* **Activity**
From the line that contains "PIR pin GND: GND -> 3V3" to the final line of the entries, return every line exactly and leave out all others.
Content starts
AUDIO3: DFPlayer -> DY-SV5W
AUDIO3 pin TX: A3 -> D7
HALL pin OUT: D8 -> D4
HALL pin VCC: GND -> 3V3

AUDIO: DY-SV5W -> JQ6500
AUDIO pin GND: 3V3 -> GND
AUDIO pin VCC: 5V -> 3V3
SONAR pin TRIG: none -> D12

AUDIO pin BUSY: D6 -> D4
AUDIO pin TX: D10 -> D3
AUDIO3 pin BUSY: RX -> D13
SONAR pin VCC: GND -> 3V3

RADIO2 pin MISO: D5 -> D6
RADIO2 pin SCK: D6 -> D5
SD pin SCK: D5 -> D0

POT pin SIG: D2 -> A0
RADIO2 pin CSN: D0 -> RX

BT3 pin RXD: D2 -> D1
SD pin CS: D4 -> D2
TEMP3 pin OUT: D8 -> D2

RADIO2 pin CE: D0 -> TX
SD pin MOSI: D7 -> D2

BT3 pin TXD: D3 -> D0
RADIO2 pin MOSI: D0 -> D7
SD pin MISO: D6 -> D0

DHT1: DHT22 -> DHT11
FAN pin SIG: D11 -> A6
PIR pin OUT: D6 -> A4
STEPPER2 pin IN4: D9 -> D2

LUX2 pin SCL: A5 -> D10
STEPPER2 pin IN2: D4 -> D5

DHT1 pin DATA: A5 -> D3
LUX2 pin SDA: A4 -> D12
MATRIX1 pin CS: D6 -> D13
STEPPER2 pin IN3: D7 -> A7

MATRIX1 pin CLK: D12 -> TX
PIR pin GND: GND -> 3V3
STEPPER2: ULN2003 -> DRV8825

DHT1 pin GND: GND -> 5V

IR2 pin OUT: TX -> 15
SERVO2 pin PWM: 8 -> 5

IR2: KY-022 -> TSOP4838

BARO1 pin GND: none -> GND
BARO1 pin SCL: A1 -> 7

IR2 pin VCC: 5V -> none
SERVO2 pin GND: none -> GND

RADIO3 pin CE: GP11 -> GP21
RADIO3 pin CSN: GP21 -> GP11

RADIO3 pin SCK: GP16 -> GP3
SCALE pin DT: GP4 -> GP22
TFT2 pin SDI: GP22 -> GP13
Content ends
* **Problem solution**
PIR pin GND: GND -> 3V3
STEPPER2: ULN2003 -> DRV8825

DHT1 pin GND: GND -> 5V

IR2 pin OUT: TX -> 15
SERVO2 pin PWM: 8 -> 5

IR2: KY-022 -> TSOP4838

BARO1 pin GND: none -> GND
BARO1 pin SCL: A1 -> 7

IR2 pin VCC: 5V -> none
SERVO2 pin GND: none -> GND

RADIO3 pin CE: GP11 -> GP21
RADIO3 pin CSN: GP21 -> GP11

RADIO3 pin SCK: GP16 -> GP3
SCALE pin DT: GP4 -> GP22
TFT2 pin SDI: GP22 -> GP13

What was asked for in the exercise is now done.